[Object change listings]
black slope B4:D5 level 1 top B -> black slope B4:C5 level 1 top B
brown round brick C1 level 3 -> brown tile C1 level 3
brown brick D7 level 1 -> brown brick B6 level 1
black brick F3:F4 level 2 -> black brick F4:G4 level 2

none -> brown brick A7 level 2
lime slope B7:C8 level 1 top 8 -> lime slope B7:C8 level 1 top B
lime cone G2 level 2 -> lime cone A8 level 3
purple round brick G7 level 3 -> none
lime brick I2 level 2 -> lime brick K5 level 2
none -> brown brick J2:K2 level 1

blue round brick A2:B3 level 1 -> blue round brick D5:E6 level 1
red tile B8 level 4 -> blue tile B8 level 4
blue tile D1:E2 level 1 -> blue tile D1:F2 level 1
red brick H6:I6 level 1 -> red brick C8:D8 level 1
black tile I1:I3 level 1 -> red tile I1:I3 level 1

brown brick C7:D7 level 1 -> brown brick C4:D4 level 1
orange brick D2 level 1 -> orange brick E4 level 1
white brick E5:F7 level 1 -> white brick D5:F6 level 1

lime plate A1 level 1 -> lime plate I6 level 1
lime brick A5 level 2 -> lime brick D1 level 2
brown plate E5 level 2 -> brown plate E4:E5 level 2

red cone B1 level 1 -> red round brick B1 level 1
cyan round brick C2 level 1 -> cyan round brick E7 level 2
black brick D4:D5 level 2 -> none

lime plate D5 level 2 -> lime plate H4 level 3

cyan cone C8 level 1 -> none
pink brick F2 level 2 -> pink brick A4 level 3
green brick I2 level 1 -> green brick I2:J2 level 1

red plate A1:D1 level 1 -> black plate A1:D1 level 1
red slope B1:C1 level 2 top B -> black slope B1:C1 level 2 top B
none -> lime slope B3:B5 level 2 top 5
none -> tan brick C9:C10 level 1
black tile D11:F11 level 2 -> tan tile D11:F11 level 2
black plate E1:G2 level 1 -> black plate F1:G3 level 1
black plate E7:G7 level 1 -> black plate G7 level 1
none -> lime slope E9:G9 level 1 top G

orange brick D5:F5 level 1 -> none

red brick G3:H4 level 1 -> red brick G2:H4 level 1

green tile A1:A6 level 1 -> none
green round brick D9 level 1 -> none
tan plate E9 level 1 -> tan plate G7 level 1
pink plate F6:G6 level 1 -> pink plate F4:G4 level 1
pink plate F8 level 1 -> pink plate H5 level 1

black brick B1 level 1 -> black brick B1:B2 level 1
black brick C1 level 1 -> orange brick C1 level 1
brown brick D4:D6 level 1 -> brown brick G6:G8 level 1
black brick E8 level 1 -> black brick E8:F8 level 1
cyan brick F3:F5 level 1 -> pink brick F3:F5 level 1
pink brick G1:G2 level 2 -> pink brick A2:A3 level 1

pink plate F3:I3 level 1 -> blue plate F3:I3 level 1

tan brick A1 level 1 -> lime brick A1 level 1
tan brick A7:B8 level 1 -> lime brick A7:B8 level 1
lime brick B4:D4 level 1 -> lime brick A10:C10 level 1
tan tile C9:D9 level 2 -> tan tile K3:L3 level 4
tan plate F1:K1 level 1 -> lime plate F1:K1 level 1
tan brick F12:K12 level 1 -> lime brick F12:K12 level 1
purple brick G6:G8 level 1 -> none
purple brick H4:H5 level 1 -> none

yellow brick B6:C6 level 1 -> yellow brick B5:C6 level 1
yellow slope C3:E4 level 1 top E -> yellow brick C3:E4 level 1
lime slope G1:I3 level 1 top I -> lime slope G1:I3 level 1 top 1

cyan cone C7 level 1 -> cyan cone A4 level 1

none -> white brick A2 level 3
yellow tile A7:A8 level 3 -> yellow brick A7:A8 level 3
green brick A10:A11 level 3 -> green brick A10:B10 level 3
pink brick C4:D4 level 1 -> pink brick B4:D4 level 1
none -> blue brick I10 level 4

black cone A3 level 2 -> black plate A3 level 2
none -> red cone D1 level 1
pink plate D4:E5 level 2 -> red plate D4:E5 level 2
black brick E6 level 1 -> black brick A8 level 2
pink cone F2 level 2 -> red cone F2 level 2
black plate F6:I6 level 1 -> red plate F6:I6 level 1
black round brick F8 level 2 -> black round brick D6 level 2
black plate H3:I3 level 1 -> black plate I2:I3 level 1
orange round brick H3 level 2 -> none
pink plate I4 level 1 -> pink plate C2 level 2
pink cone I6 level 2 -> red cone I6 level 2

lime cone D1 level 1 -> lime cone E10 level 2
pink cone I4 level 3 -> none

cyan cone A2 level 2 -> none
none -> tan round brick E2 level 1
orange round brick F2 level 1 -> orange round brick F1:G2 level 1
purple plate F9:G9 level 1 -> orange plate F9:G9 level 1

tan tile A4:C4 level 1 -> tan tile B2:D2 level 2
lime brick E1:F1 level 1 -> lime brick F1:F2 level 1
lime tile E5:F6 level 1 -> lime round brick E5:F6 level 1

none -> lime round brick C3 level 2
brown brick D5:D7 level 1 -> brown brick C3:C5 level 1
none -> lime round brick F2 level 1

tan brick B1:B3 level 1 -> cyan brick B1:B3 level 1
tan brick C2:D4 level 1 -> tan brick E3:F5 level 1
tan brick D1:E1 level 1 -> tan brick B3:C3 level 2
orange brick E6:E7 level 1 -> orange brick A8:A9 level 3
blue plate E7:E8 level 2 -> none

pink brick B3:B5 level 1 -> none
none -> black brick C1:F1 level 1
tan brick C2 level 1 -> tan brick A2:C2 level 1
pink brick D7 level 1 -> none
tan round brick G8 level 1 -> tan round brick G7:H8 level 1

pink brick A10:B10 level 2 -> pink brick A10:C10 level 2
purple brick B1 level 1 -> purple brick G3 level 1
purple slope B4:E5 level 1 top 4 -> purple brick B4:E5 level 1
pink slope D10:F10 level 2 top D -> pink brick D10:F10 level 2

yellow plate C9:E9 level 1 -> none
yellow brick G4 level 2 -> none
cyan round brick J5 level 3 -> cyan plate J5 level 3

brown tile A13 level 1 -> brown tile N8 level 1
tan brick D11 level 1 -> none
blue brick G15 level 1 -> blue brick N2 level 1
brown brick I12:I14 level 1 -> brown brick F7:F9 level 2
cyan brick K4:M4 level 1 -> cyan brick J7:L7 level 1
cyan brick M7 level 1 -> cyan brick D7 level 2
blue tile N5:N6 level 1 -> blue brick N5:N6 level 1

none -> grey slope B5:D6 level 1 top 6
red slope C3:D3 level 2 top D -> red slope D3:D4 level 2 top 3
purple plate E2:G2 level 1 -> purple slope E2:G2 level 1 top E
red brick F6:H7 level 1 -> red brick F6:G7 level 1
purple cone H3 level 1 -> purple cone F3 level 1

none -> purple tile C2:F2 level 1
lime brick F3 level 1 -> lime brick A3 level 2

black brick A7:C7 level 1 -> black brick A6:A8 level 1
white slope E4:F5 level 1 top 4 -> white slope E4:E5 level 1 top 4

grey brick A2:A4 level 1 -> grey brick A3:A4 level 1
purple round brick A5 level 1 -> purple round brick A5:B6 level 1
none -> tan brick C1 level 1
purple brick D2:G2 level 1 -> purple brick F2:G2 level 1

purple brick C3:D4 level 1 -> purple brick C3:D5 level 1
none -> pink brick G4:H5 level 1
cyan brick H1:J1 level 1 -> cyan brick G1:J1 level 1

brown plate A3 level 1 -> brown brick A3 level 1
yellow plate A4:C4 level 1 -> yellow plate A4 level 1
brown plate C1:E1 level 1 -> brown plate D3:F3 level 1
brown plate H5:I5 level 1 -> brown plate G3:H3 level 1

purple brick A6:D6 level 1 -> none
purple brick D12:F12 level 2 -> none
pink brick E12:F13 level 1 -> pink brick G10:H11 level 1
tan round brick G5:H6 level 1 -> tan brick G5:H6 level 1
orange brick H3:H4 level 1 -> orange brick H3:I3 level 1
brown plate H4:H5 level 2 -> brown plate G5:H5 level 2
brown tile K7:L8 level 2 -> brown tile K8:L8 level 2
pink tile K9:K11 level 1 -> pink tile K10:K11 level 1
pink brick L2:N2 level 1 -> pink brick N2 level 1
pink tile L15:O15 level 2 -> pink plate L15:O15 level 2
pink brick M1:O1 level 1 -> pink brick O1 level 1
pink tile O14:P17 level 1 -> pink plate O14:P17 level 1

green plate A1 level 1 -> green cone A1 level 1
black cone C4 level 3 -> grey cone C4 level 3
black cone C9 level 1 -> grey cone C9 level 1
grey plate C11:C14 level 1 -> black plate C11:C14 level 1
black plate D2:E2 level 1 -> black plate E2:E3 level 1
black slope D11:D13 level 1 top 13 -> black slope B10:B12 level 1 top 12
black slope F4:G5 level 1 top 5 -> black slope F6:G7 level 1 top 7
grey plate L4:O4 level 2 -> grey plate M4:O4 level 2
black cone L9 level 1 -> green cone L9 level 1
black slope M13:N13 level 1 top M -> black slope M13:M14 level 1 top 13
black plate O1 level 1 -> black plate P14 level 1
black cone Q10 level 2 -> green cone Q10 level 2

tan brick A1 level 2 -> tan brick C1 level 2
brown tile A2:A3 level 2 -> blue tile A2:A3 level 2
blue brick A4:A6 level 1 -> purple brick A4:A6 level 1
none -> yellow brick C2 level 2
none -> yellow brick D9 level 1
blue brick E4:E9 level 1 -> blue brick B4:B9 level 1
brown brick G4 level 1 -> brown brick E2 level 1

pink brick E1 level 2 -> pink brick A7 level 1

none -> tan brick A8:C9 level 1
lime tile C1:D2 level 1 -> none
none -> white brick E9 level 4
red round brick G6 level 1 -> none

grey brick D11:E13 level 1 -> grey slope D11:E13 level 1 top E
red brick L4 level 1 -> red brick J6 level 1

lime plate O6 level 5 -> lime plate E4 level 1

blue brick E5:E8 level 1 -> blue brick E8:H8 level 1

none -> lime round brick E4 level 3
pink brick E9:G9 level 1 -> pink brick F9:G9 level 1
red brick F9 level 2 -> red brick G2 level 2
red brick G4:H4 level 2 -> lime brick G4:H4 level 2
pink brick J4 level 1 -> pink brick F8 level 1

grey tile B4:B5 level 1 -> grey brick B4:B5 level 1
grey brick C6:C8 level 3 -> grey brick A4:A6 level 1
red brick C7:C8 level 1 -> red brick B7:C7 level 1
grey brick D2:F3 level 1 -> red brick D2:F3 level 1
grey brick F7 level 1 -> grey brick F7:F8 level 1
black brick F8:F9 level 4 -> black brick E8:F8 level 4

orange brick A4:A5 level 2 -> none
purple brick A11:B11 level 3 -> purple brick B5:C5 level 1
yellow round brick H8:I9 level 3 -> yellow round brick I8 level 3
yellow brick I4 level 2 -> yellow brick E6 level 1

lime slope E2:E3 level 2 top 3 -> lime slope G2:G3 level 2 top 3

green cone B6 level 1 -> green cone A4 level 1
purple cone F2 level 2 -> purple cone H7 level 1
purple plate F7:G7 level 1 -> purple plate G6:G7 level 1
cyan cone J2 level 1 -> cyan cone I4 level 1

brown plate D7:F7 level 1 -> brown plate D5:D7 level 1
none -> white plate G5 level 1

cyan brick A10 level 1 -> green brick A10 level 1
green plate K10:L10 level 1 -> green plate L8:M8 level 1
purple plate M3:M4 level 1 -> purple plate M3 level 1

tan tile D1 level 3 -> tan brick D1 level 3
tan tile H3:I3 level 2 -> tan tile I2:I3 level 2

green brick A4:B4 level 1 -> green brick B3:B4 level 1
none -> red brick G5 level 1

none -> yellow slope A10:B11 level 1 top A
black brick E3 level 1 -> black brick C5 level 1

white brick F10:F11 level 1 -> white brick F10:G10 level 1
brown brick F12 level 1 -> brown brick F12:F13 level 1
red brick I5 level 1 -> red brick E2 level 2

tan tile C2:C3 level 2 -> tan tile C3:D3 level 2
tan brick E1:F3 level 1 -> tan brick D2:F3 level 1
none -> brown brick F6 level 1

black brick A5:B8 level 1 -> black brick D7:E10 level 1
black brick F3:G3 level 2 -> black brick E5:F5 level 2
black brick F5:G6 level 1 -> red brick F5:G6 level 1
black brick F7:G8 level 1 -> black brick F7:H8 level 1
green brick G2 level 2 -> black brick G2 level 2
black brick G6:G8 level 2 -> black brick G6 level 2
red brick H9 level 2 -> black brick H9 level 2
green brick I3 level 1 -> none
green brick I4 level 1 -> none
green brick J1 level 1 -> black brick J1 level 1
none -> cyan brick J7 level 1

◆ **Assigned task**:
With the first line being the one containing "black cone C9 level 1 -> grey cone C9 level 1" and the last line the one containing "pink brick E9:G9", transcribe exactly the lines above that fall in that range.

◆ **Response to the exercise**:
black cone C9 level 1 -> grey cone C9 level 1
grey plate C11:C14 level 1 -> black plate C11:C14 level 1
black plate D2:E2 level 1 -> black plate E2:E3 level 1
black slope D11:D13 level 1 top 13 -> black slope B10:B12 level 1 top 12
black slope F4:G5 level 1 top 5 -> black slope F6:G7 level 1 top 7
grey plate L4:O4 level 2 -> grey plate M4:O4 level 2
black cone L9 level 1 -> green cone L9 level 1
black slope M13:N13 level 1 top M -> black slope M13:M14 level 1 top 13
black plate O1 level 1 -> black plate P14 level 1
black cone Q10 level 2 -> green cone Q10 level 2

tan brick A1 level 2 -> tan brick C1 level 2
brown tile A2:A3 level 2 -> blue tile A2:A3 level 2
blue brick A4:A6 level 1 -> purple brick A4:A6 level 1
none -> yellow brick C2 level 2
none -> yellow brick D9 level 1
blue brick E4:E9 level 1 -> blue brick B4:B9 level 1
brown brick G4 level 1 -> brown brick E2 level 1

pink brick E1 level 2 -> pink brick A7 level 1

none -> tan brick A8:C9 level 1
lime tile C1:D2 level 1 -> none
none -> white brick E9 level 4
red round brick G6 level 1 -> none

grey brick D11:E13 level 1 -> grey slope D11:E13 level 1 top E
red brick L4 level 1 -> red brick J6 level 1

lime plate O6 level 5 -> lime plate E4 level 1

blue brick E5:E8 level 1 -> blue brick E8:H8 level 1

none -> lime round brick E4 level 3
pink brick E9:G9 level 1 -> pink brick F9:G9 level 1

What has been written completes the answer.